WHAT IS NEEDED: Tally the lines that contain the string "carcinoma" and state that total without comment.

PROVIDED DATA:
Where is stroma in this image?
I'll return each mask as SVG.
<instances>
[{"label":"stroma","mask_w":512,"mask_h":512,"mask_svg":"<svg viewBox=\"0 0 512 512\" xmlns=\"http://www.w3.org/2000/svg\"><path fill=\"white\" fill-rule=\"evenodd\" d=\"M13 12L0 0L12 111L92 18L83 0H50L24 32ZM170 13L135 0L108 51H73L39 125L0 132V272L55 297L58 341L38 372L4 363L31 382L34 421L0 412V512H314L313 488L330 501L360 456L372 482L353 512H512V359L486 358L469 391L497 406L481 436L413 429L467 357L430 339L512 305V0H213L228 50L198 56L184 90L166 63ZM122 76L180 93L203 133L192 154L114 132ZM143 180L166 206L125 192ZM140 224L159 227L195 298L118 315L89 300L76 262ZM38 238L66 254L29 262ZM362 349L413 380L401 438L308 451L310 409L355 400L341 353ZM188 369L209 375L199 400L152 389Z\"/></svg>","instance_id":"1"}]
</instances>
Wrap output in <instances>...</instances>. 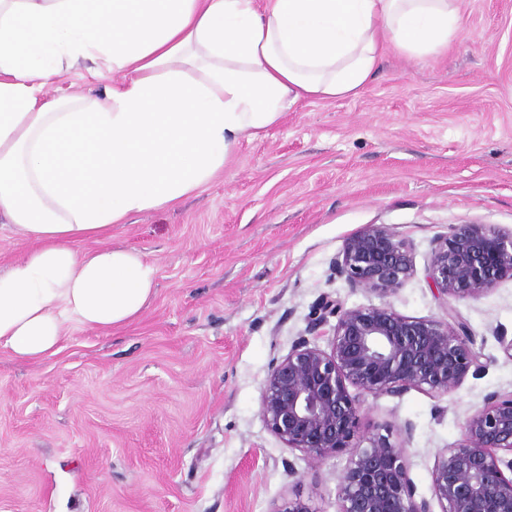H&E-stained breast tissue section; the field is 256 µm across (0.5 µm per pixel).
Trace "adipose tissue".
<instances>
[{"label":"adipose tissue","mask_w":512,"mask_h":512,"mask_svg":"<svg viewBox=\"0 0 512 512\" xmlns=\"http://www.w3.org/2000/svg\"><path fill=\"white\" fill-rule=\"evenodd\" d=\"M457 2L0 0V226L28 243L0 269V350L38 361L135 321L157 270L113 225L196 194L290 104L358 94L386 47L446 48ZM86 62L103 97L44 95Z\"/></svg>","instance_id":"adipose-tissue-1"}]
</instances>
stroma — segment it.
<instances>
[{"label": "stroma", "instance_id": "35a3bbf8", "mask_svg": "<svg viewBox=\"0 0 512 512\" xmlns=\"http://www.w3.org/2000/svg\"><path fill=\"white\" fill-rule=\"evenodd\" d=\"M467 35L388 52L357 94L292 104L244 135L178 206L113 226L157 268L131 325L75 329L56 355L0 351V512H339L351 453L316 461L266 428L260 397L323 296L441 320L425 269L455 224L512 230V0H459ZM385 224L415 275L380 297L336 277L344 241ZM485 366L444 396H366L361 435L403 446L417 497L486 395L512 392V282L455 301ZM412 436H405V425Z\"/></svg>", "mask_w": 512, "mask_h": 512}]
</instances>
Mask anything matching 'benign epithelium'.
<instances>
[{
  "instance_id": "7a95c632",
  "label": "benign epithelium",
  "mask_w": 512,
  "mask_h": 512,
  "mask_svg": "<svg viewBox=\"0 0 512 512\" xmlns=\"http://www.w3.org/2000/svg\"><path fill=\"white\" fill-rule=\"evenodd\" d=\"M335 270L349 287L386 297L414 275L413 249L390 227L369 225L347 238ZM426 278L446 319H412L386 304L346 308L324 296L306 332L336 319L329 349L298 337L262 389V419L286 447L317 461L354 449L340 512H432L429 500L416 498L402 447L381 436L360 446L358 411L366 395L411 388L446 395L483 369L475 336L448 299H478L512 281V231L455 225L434 241ZM461 429L460 441L435 461L432 497L442 512H512V392L486 396Z\"/></svg>"
}]
</instances>
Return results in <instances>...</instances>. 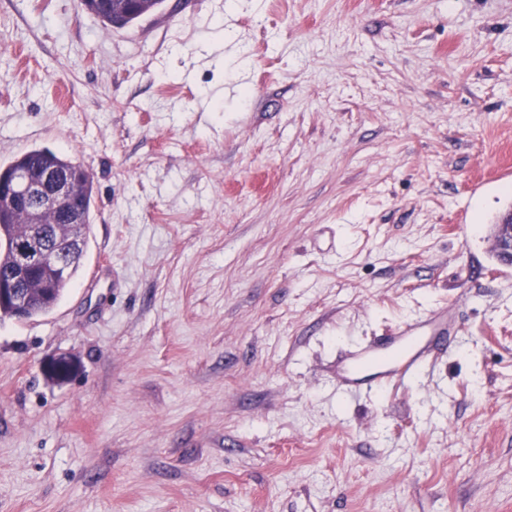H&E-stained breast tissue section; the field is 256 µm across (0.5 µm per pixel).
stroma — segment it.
<instances>
[{"label": "stroma", "mask_w": 512, "mask_h": 512, "mask_svg": "<svg viewBox=\"0 0 512 512\" xmlns=\"http://www.w3.org/2000/svg\"><path fill=\"white\" fill-rule=\"evenodd\" d=\"M38 147L96 204L0 321V512H512V0H0V164ZM445 306L452 351L345 395ZM110 0H81L83 8L94 15L102 24V31L109 32L112 28H124L135 24L143 16L142 10L126 7L123 11L110 8ZM493 252L499 263L512 265V213L493 225ZM448 311L435 314L427 326L405 323L397 336L350 351L337 363L343 383L354 391H377L414 377L434 347L448 339L454 327ZM390 352L388 357L385 354Z\"/></svg>", "instance_id": "obj_1"}]
</instances>
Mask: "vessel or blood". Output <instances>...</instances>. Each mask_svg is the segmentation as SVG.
<instances>
[{
    "mask_svg": "<svg viewBox=\"0 0 512 512\" xmlns=\"http://www.w3.org/2000/svg\"><path fill=\"white\" fill-rule=\"evenodd\" d=\"M454 323L439 311L429 324H404L384 342L349 352L337 363L344 384L354 391H370L405 382L421 369L434 347L447 340Z\"/></svg>",
    "mask_w": 512,
    "mask_h": 512,
    "instance_id": "obj_1",
    "label": "vessel or blood"
}]
</instances>
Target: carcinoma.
Wrapping results in <instances>:
<instances>
[{
	"instance_id": "carcinoma-1",
	"label": "carcinoma",
	"mask_w": 512,
	"mask_h": 512,
	"mask_svg": "<svg viewBox=\"0 0 512 512\" xmlns=\"http://www.w3.org/2000/svg\"><path fill=\"white\" fill-rule=\"evenodd\" d=\"M112 0H81L83 8L94 15L102 24V31L109 32L114 28H124L135 24L143 16V12L133 7H127L121 12L110 8ZM55 167L68 172L80 179V191L73 201L72 207L78 212L81 228V245L73 248L67 243L66 227L61 225L60 217L52 210H41L37 203H32L33 211H8L0 209V273L5 275L13 269L16 254L12 242L28 241L26 221L35 218L40 221L37 230L41 233L42 243L49 249L60 248L64 250L62 259L65 266L57 269L51 266L45 270L49 283V291L42 297L35 299L34 306L24 314H17L8 304L0 306V320L14 318L28 320L43 316L52 311L59 303L67 288L71 285L81 267L84 257L88 233L90 229L95 195L93 178L84 173L81 164L74 162L65 154L54 151L48 147L32 148L14 157L8 164L0 165V180L10 181L18 173L32 174V184L37 192L42 194L48 190L43 184L40 170Z\"/></svg>"
}]
</instances>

RESULT OF THE TASK: 3